The records –
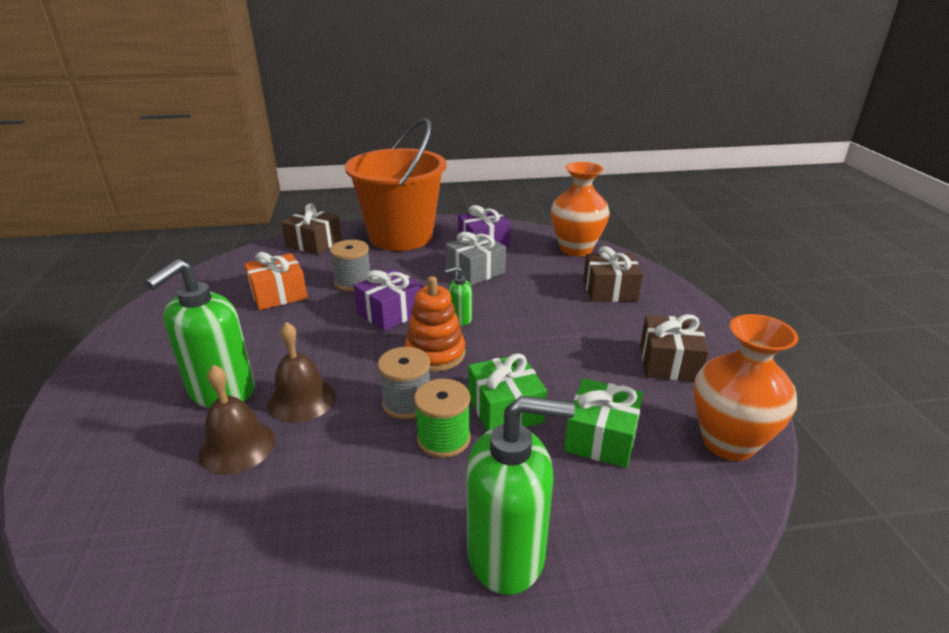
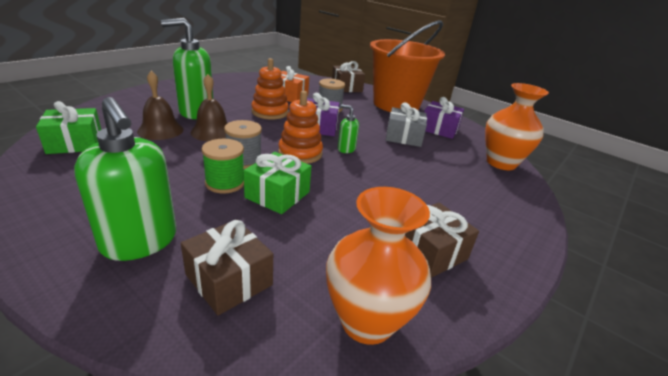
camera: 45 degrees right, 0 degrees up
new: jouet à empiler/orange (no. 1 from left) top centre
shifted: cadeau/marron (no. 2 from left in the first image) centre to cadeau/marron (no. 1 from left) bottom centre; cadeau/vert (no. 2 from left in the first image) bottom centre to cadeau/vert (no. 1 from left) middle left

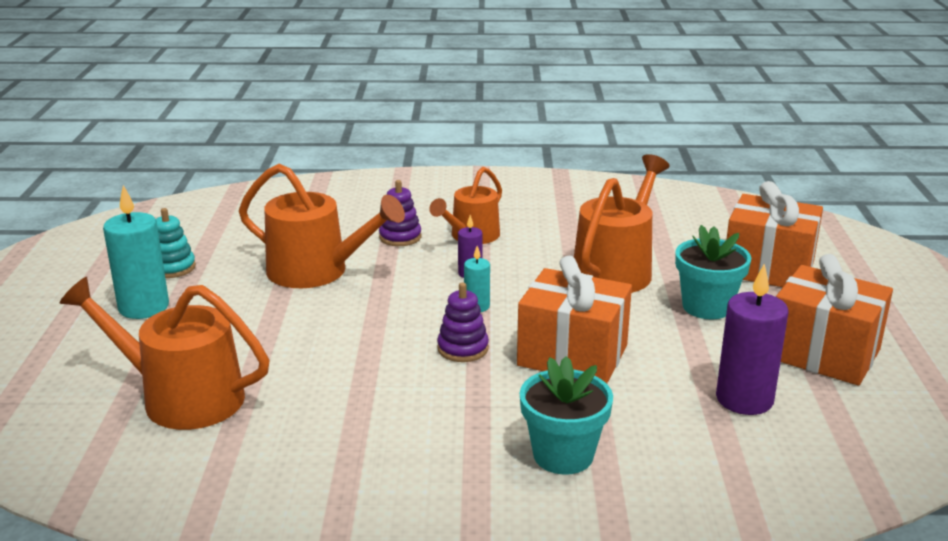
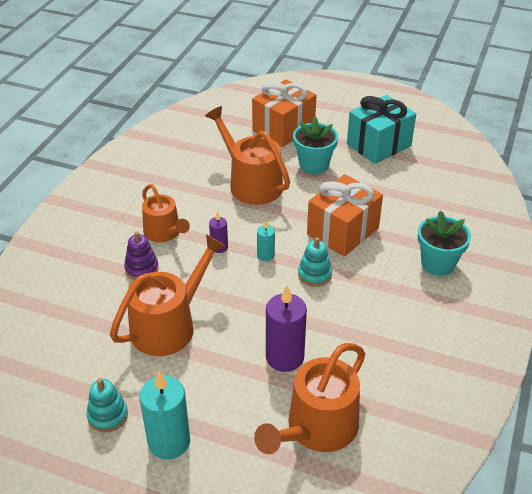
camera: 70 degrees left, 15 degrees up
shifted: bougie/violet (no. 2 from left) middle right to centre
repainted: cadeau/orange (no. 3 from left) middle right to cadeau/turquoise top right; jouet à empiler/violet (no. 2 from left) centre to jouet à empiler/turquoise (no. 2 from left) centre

---

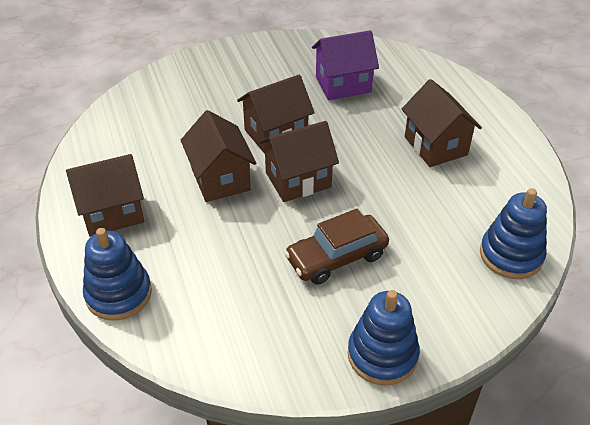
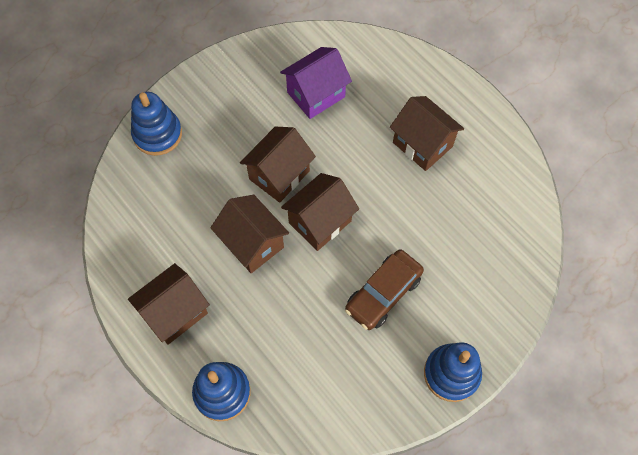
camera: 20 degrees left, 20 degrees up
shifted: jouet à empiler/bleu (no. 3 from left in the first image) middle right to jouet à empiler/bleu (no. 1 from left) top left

Work to be completed – What lines in the data include the string "jouet"? Copy each one.

Exercise solution –
new: jouet à empiler/orange (no. 1 from left) top centre
repainted: cadeau/orange (no. 3 from left) middle right to cadeau/turquoise top right; jouet à empiler/violet (no. 2 from left) centre to jouet à empiler/turquoise (no. 2 from left) centre
shifted: jouet à empiler/bleu (no. 3 from left in the first image) middle right to jouet à empiler/bleu (no. 1 from left) top left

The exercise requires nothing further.